EXERCISE OBJECTIVE: Would you copy every record exactly as it stands and drop the pictures?

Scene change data
******
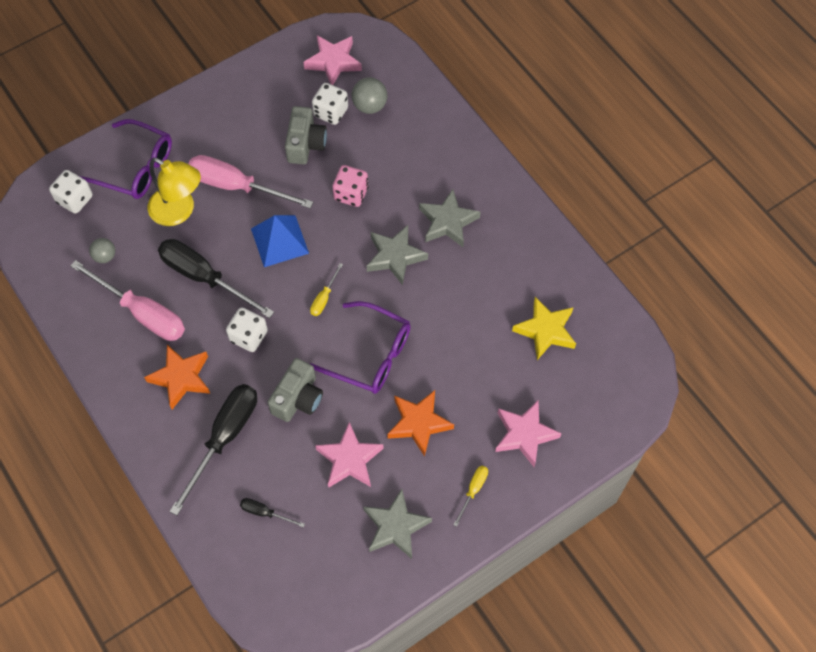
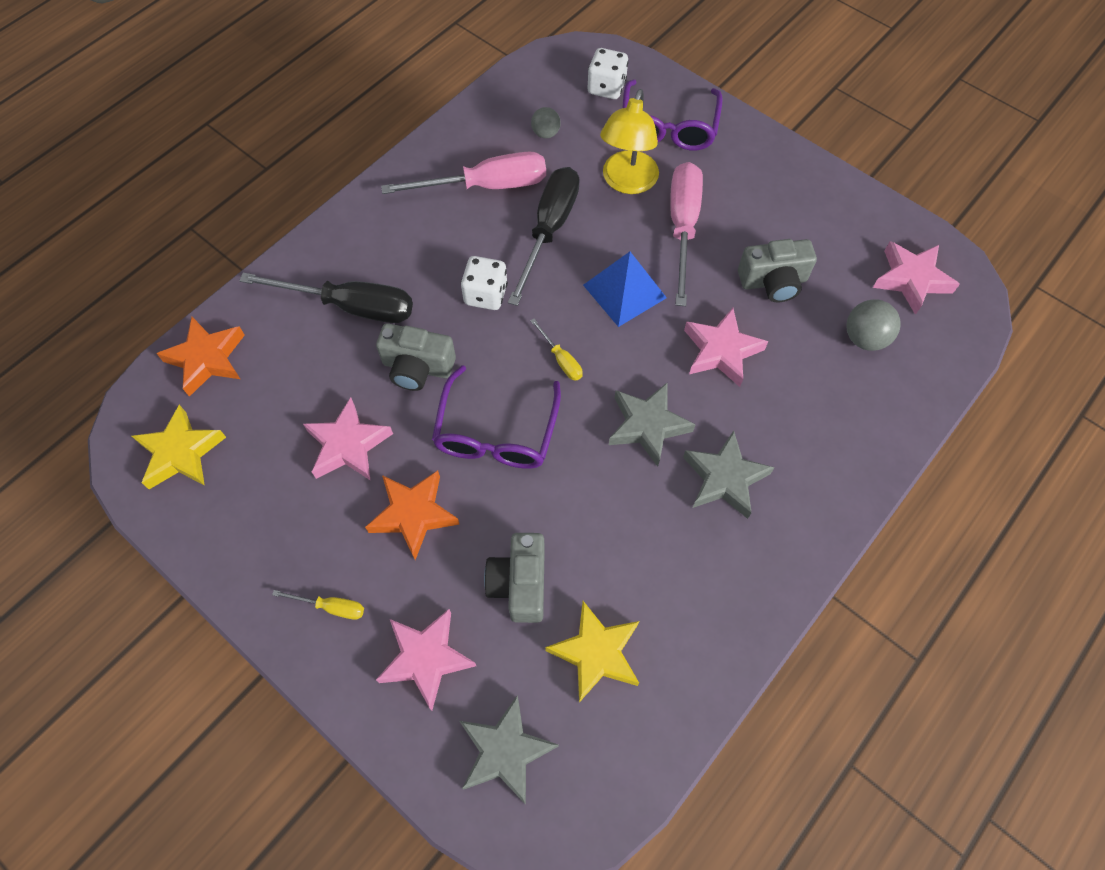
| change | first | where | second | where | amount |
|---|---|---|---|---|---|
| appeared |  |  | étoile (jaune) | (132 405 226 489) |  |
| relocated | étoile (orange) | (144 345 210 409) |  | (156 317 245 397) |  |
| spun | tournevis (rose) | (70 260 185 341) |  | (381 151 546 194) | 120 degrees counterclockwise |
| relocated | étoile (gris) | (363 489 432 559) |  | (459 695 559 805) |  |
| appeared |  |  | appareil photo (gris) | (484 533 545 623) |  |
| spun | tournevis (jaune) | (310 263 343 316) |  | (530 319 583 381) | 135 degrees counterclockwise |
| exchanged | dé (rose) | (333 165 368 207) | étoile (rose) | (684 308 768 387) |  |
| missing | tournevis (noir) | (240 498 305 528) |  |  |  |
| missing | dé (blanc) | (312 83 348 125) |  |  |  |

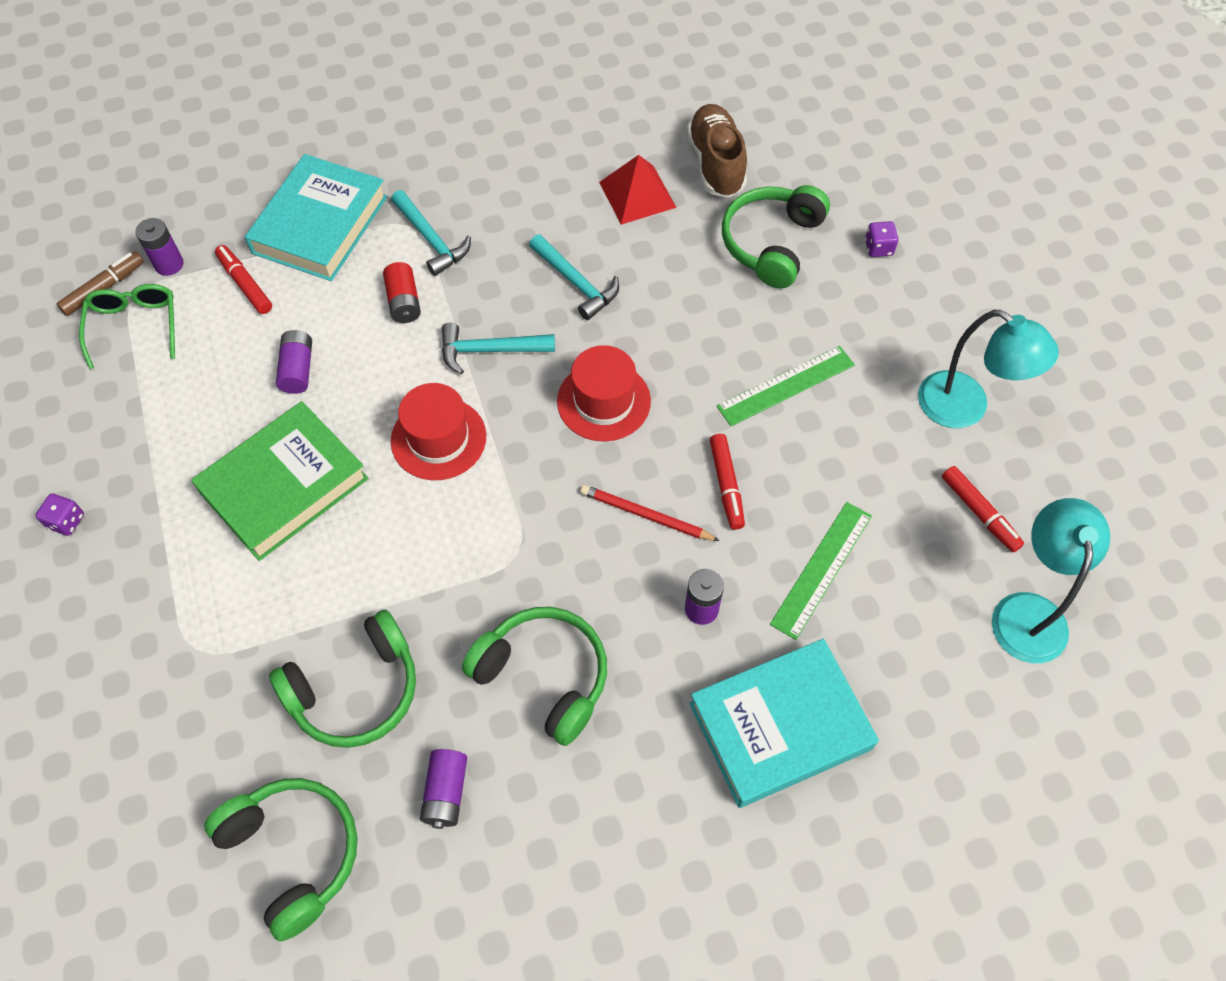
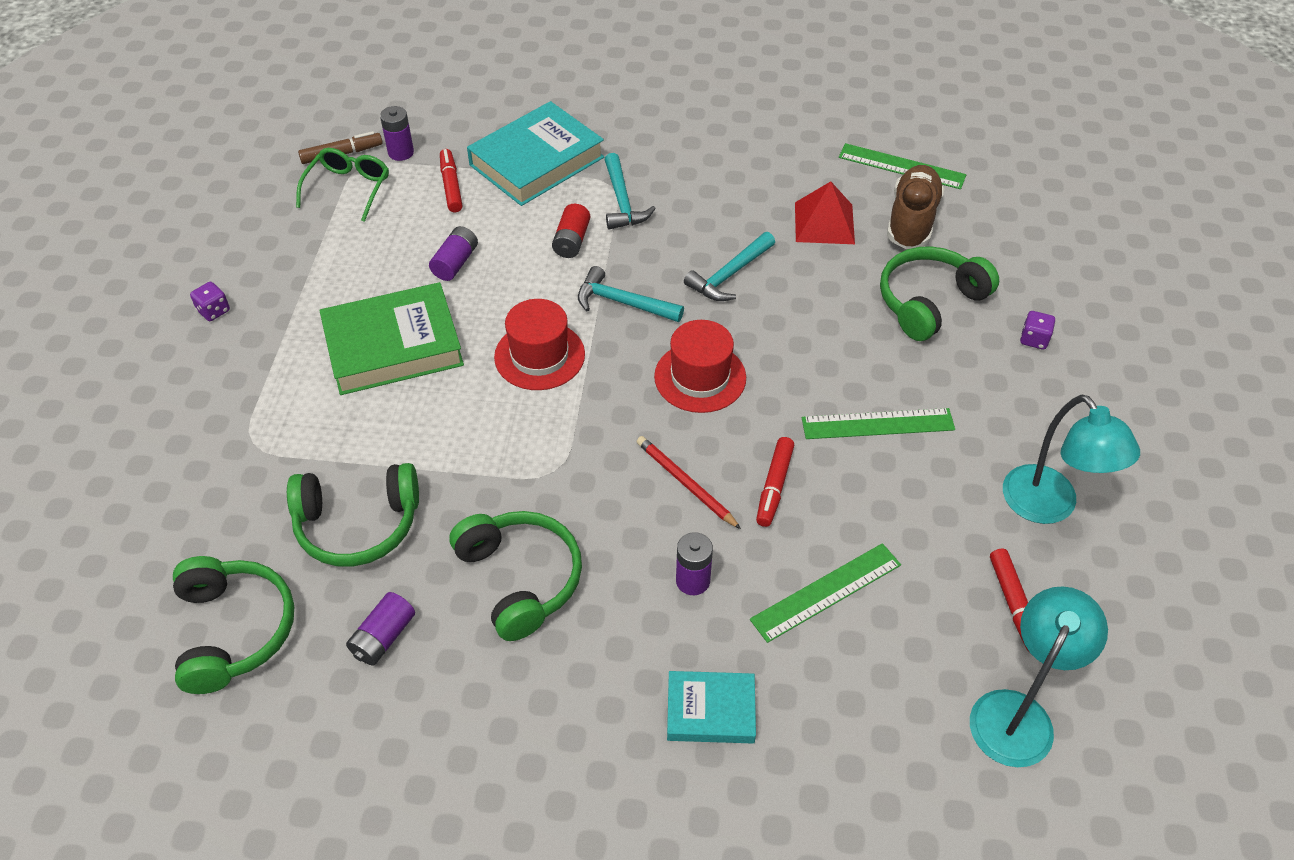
| change | first | where | second | where | amount |
|---|---|---|---|---|---|
| size | livre (turquoise) | (689 639 879 808) |  | (667 671 756 743) | x0.56 |
| spun | marteau (turquoise) | (529 234 619 320) |  | (684 232 775 301) | 60 degrees clockwise |
| appeared |  |  | règle (vert) | (839 143 966 189) |  |

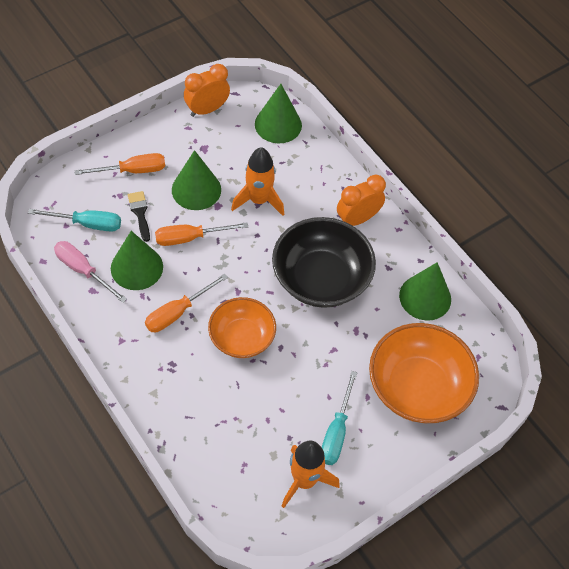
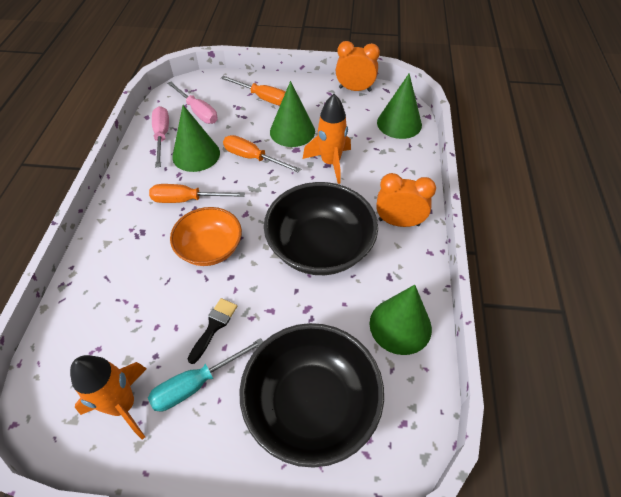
| change | first | where | second | where | amount |
|---|---|---|---|---|---|
| colour | tournevis (turquoise) | (28 209 121 231) | tournevis (rose) | (167 82 218 124) |  |
| relocated | pinceau (noir) | (128 191 150 242) |  | (188 298 237 364) |  |
| colour | bol (orange) | (369 323 479 423) | bol (noir) | (239 323 384 468) |  |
******
RESPONSE FOR THIS EXERCISE:
| change | first | where | second | where | amount |
|---|---|---|---|---|---|
| appeared |  |  | étoile (jaune) | (132 405 226 489) |  |
| relocated | étoile (orange) | (144 345 210 409) |  | (156 317 245 397) |  |
| spun | tournevis (rose) | (70 260 185 341) |  | (381 151 546 194) | 120 degrees counterclockwise |
| relocated | étoile (gris) | (363 489 432 559) |  | (459 695 559 805) |  |
| appeared |  |  | appareil photo (gris) | (484 533 545 623) |  |
| spun | tournevis (jaune) | (310 263 343 316) |  | (530 319 583 381) | 135 degrees counterclockwise |
| exchanged | dé (rose) | (333 165 368 207) | étoile (rose) | (684 308 768 387) |  |
| missing | tournevis (noir) | (240 498 305 528) |  |  |  |
| missing | dé (blanc) | (312 83 348 125) |  |  |  |

| change | first | where | second | where | amount |
|---|---|---|---|---|---|
| size | livre (turquoise) | (689 639 879 808) |  | (667 671 756 743) | x0.56 |
| spun | marteau (turquoise) | (529 234 619 320) |  | (684 232 775 301) | 60 degrees clockwise |
| appeared |  |  | règle (vert) | (839 143 966 189) |  |

| change | first | where | second | where | amount |
|---|---|---|---|---|---|
| colour | tournevis (turquoise) | (28 209 121 231) | tournevis (rose) | (167 82 218 124) |  |
| relocated | pinceau (noir) | (128 191 150 242) |  | (188 298 237 364) |  |
| colour | bol (orange) | (369 323 479 423) | bol (noir) | (239 323 384 468) |  |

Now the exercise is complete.